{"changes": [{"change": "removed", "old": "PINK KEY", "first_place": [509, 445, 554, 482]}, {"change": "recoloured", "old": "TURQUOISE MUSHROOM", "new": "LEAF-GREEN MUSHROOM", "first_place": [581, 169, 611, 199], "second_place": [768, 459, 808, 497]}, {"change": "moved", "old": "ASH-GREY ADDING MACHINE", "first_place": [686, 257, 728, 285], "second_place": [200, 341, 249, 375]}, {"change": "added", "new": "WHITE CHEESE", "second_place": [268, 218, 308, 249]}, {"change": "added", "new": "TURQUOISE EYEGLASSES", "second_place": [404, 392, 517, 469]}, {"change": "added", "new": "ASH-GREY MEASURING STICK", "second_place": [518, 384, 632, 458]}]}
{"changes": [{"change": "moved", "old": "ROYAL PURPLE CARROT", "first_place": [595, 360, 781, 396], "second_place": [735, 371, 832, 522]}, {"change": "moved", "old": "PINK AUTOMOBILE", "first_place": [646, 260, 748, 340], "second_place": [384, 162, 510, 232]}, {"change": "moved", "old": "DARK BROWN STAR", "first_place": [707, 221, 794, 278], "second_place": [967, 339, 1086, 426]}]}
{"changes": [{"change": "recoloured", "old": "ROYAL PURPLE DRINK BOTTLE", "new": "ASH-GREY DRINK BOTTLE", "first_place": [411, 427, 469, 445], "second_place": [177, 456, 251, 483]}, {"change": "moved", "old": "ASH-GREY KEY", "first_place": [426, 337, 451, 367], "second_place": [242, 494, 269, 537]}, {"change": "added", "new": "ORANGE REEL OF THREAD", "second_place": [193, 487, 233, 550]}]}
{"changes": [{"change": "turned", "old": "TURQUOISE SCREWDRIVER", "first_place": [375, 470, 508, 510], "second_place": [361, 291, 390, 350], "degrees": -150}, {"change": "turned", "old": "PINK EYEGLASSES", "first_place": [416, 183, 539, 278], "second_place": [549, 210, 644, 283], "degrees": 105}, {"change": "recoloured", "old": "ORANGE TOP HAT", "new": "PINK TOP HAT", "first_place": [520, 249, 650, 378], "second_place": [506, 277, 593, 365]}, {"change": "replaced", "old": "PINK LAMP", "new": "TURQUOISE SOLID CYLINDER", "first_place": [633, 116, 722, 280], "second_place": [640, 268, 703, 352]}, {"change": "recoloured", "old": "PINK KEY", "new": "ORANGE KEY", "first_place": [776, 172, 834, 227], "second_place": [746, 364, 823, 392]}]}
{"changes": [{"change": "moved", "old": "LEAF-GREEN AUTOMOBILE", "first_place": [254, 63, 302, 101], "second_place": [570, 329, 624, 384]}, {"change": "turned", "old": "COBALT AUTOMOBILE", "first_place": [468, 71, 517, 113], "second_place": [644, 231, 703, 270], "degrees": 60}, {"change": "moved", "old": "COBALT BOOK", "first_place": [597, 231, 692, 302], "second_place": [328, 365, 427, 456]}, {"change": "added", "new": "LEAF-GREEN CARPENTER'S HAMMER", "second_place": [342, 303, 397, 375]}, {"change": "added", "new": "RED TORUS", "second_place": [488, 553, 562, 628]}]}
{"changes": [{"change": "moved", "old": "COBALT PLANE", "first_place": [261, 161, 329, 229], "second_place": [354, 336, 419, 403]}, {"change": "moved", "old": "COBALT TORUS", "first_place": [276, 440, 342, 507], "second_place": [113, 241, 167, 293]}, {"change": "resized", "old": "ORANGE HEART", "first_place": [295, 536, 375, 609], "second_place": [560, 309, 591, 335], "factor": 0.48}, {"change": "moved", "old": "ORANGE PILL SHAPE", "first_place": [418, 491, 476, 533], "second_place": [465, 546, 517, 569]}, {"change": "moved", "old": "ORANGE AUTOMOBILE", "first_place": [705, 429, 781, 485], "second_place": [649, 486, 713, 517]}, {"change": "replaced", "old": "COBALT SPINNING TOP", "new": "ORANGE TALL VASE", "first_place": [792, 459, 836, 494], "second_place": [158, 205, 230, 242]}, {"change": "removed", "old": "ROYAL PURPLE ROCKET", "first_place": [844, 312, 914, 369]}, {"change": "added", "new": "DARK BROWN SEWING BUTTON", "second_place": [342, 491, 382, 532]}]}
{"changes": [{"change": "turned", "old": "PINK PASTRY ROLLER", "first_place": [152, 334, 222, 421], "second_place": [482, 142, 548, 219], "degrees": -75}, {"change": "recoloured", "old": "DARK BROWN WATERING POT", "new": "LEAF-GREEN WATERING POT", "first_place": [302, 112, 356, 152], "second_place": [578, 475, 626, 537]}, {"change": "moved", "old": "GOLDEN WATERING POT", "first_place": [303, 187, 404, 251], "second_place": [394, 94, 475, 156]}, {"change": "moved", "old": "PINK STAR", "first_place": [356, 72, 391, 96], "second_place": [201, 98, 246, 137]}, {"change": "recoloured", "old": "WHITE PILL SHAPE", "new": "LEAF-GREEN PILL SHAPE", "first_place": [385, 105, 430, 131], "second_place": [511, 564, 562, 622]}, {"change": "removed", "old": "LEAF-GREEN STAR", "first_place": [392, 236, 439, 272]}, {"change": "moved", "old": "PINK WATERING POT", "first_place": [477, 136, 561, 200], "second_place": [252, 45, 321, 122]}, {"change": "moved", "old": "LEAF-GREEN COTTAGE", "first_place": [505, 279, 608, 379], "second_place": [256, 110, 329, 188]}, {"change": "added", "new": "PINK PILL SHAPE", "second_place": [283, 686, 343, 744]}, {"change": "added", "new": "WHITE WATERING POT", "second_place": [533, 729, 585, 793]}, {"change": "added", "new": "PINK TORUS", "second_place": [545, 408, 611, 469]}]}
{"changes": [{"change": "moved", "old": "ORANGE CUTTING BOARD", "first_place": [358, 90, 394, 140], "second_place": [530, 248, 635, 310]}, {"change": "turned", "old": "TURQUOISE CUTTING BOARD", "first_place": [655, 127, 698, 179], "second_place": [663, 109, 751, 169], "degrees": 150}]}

----------

Exercise brief: Nothing in the records may be left out; copy them all exactly.

Solution to the exercise:
{"changes": [{"change": "removed", "old": "PINK KEY", "first_place": [509, 445, 554, 482]}, {"change": "recoloured", "old": "TURQUOISE MUSHROOM", "new": "LEAF-GREEN MUSHROOM", "first_place": [581, 169, 611, 199], "second_place": [768, 459, 808, 497]}, {"change": "moved", "old": "ASH-GREY ADDING MACHINE", "first_place": [686, 257, 728, 285], "second_place": [200, 341, 249, 375]}, {"change": "added", "new": "WHITE CHEESE", "second_place": [268, 218, 308, 249]}, {"change": "added", "new": "TURQUOISE EYEGLASSES", "second_place": [404, 392, 517, 469]}, {"change": "added", "new": "ASH-GREY MEASURING STICK", "second_place": [518, 384, 632, 458]}]}
{"changes": [{"change": "moved", "old": "ROYAL PURPLE CARROT", "first_place": [595, 360, 781, 396], "second_place": [735, 371, 832, 522]}, {"change": "moved", "old": "PINK AUTOMOBILE", "first_place": [646, 260, 748, 340], "second_place": [384, 162, 510, 232]}, {"change": "moved", "old": "DARK BROWN STAR", "first_place": [707, 221, 794, 278], "second_place": [967, 339, 1086, 426]}]}
{"changes": [{"change": "recoloured", "old": "ROYAL PURPLE DRINK BOTTLE", "new": "ASH-GREY DRINK BOTTLE", "first_place": [411, 427, 469, 445], "second_place": [177, 456, 251, 483]}, {"change": "moved", "old": "ASH-GREY KEY", "first_place": [426, 337, 451, 367], "second_place": [242, 494, 269, 537]}, {"change": "added", "new": "ORANGE REEL OF THREAD", "second_place": [193, 487, 233, 550]}]}
{"changes": [{"change": "turned", "old": "TURQUOISE SCREWDRIVER", "first_place": [375, 470, 508, 510], "second_place": [361, 291, 390, 350], "degrees": -150}, {"change": "turned", "old": "PINK EYEGLASSES", "first_place": [416, 183, 539, 278], "second_place": [549, 210, 644, 283], "degrees": 105}, {"change": "recoloured", "old": "ORANGE TOP HAT", "new": "PINK TOP HAT", "first_place": [520, 249, 650, 378], "second_place": [506, 277, 593, 365]}, {"change": "replaced", "old": "PINK LAMP", "new": "TURQUOISE SOLID CYLINDER", "first_place": [633, 116, 722, 280], "second_place": [640, 268, 703, 352]}, {"change": "recoloured", "old": "PINK KEY", "new": "ORANGE KEY", "first_place": [776, 172, 834, 227], "second_place": [746, 364, 823, 392]}]}
{"changes": [{"change": "moved", "old": "LEAF-GREEN AUTOMOBILE", "first_place": [254, 63, 302, 101], "second_place": [570, 329, 624, 384]}, {"change": "turned", "old": "COBALT AUTOMOBILE", "first_place": [468, 71, 517, 113], "second_place": [644, 231, 703, 270], "degrees": 60}, {"change": "moved", "old": "COBALT BOOK", "first_place": [597, 231, 692, 302], "second_place": [328, 365, 427, 456]}, {"change": "added", "new": "LEAF-GREEN CARPENTER'S HAMMER", "second_place": [342, 303, 397, 375]}, {"change": "added", "new": "RED TORUS", "second_place": [488, 553, 562, 628]}]}
{"changes": [{"change": "moved", "old": "COBALT PLANE", "first_place": [261, 161, 329, 229], "second_place": [354, 336, 419, 403]}, {"change": "moved", "old": "COBALT TORUS", "first_place": [276, 440, 342, 507], "second_place": [113, 241, 167, 293]}, {"change": "resized", "old": "ORANGE HEART", "first_place": [295, 536, 375, 609], "second_place": [560, 309, 591, 335], "factor": 0.48}, {"change": "moved", "old": "ORANGE PILL SHAPE", "first_place": [418, 491, 476, 533], "second_place": [465, 546, 517, 569]}, {"change": "moved", "old": "ORANGE AUTOMOBILE", "first_place": [705, 429, 781, 485], "second_place": [649, 486, 713, 517]}, {"change": "replaced", "old": "COBALT SPINNING TOP", "new": "ORANGE TALL VASE", "first_place": [792, 459, 836, 494], "second_place": [158, 205, 230, 242]}, {"change": "removed", "old": "ROYAL PURPLE ROCKET", "first_place": [844, 312, 914, 369]}, {"change": "added", "new": "DARK BROWN SEWING BUTTON", "second_place": [342, 491, 382, 532]}]}
{"changes": [{"change": "turned", "old": "PINK PASTRY ROLLER", "first_place": [152, 334, 222, 421], "second_place": [482, 142, 548, 219], "degrees": -75}, {"change": "recoloured", "old": "DARK BROWN WATERING POT", "new": "LEAF-GREEN WATERING POT", "first_place": [302, 112, 356, 152], "second_place": [578, 475, 626, 537]}, {"change": "moved", "old": "GOLDEN WATERING POT", "first_place": [303, 187, 404, 251], "second_place": [394, 94, 475, 156]}, {"change": "moved", "old": "PINK STAR", "first_place": [356, 72, 391, 96], "second_place": [201, 98, 246, 137]}, {"change": "recoloured", "old": "WHITE PILL SHAPE", "new": "LEAF-GREEN PILL SHAPE", "first_place": [385, 105, 430, 131], "second_place": [511, 564, 562, 622]}, {"change": "removed", "old": "LEAF-GREEN STAR", "first_place": [392, 236, 439, 272]}, {"change": "moved", "old": "PINK WATERING POT", "first_place": [477, 136, 561, 200], "second_place": [252, 45, 321, 122]}, {"change": "moved", "old": "LEAF-GREEN COTTAGE", "first_place": [505, 279, 608, 379], "second_place": [256, 110, 329, 188]}, {"change": "added", "new": "PINK PILL SHAPE", "second_place": [283, 686, 343, 744]}, {"change": "added", "new": "WHITE WATERING POT", "second_place": [533, 729, 585, 793]}, {"change": "added", "new": "PINK TORUS", "second_place": [545, 408, 611, 469]}]}
{"changes": [{"change": "moved", "old": "ORANGE CUTTING BOARD", "first_place": [358, 90, 394, 140], "second_place": [530, 248, 635, 310]}, {"change": "turned", "old": "TURQUOISE CUTTING BOARD", "first_place": [655, 127, 698, 179], "second_place": [663, 109, 751, 169], "degrees": 150}]}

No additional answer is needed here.